=== Your assignment ===
Only one stretch of the records below should be repeated. It starts with the line containing "camera: 125 degrees left, 0 degrees up" and goes on through the line containing "(222, 117) = (359, 85): purple", exactly as written.

*** Exercise data ***

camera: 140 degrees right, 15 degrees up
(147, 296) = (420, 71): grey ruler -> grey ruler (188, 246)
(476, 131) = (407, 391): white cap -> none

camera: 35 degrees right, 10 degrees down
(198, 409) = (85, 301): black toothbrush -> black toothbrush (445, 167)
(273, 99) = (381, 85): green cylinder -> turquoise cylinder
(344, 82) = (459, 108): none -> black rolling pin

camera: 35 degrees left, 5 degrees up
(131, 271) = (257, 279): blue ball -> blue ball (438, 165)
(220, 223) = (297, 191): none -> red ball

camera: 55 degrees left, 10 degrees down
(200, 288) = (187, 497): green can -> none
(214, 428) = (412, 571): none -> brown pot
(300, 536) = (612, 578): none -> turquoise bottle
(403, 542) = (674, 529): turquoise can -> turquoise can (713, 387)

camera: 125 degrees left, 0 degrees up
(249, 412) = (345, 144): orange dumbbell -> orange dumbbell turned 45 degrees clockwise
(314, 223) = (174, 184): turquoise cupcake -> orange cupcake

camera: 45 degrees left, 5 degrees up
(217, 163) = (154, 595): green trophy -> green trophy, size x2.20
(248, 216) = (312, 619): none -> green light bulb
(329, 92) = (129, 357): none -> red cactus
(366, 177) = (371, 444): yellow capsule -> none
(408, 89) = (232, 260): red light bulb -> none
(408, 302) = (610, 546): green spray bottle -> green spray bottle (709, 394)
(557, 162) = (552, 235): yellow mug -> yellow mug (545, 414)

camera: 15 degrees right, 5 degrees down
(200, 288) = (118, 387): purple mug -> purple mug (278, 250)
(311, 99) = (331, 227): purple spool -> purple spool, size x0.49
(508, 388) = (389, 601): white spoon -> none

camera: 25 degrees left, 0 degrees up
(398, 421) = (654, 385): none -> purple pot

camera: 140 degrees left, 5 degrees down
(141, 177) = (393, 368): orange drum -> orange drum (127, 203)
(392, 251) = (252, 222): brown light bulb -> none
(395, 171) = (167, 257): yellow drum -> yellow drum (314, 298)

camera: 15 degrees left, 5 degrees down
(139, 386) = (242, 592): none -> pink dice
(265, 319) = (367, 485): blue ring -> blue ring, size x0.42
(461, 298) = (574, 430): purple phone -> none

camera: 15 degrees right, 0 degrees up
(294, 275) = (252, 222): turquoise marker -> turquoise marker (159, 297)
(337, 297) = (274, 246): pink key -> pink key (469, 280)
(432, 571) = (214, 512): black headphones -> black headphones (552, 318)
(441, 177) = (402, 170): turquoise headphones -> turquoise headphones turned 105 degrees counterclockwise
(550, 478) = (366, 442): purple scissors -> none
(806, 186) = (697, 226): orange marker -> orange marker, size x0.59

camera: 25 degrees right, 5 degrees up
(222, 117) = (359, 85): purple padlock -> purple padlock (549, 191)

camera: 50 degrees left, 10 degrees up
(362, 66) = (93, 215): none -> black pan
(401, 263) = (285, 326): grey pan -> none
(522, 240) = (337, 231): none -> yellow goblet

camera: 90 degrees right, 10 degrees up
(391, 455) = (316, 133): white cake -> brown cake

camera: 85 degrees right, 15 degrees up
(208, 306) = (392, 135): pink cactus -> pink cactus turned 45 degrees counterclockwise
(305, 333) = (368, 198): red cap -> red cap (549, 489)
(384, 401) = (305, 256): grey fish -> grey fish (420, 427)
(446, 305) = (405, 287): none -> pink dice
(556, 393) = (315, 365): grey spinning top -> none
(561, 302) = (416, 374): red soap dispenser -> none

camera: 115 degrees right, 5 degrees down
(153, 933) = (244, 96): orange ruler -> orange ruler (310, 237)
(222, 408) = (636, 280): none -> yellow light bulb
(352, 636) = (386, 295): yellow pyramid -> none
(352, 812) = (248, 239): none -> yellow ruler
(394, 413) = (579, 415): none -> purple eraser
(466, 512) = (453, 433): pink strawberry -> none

*** End of Exercise data ***

=== Task output ===
camera: 125 degrees left, 0 degrees up
(249, 412) = (345, 144): orange dumbbell -> orange dumbbell turned 45 degrees clockwise
(314, 223) = (174, 184): turquoise cupcake -> orange cupcake

camera: 45 degrees left, 5 degrees up
(217, 163) = (154, 595): green trophy -> green trophy, size x2.20
(248, 216) = (312, 619): none -> green light bulb
(329, 92) = (129, 357): none -> red cactus
(366, 177) = (371, 444): yellow capsule -> none
(408, 89) = (232, 260): red light bulb -> none
(408, 302) = (610, 546): green spray bottle -> green spray bottle (709, 394)
(557, 162) = (552, 235): yellow mug -> yellow mug (545, 414)

camera: 15 degrees right, 5 degrees down
(200, 288) = (118, 387): purple mug -> purple mug (278, 250)
(311, 99) = (331, 227): purple spool -> purple spool, size x0.49
(508, 388) = (389, 601): white spoon -> none

camera: 25 degrees left, 0 degrees up
(398, 421) = (654, 385): none -> purple pot

camera: 140 degrees left, 5 degrees down
(141, 177) = (393, 368): orange drum -> orange drum (127, 203)
(392, 251) = (252, 222): brown light bulb -> none
(395, 171) = (167, 257): yellow drum -> yellow drum (314, 298)

camera: 15 degrees left, 5 degrees down
(139, 386) = (242, 592): none -> pink dice
(265, 319) = (367, 485): blue ring -> blue ring, size x0.42
(461, 298) = (574, 430): purple phone -> none

camera: 15 degrees right, 0 degrees up
(294, 275) = (252, 222): turquoise marker -> turquoise marker (159, 297)
(337, 297) = (274, 246): pink key -> pink key (469, 280)
(432, 571) = (214, 512): black headphones -> black headphones (552, 318)
(441, 177) = (402, 170): turquoise headphones -> turquoise headphones turned 105 degrees counterclockwise
(550, 478) = (366, 442): purple scissors -> none
(806, 186) = (697, 226): orange marker -> orange marker, size x0.59

camera: 25 degrees right, 5 degrees up
(222, 117) = (359, 85): purple padlock -> purple padlock (549, 191)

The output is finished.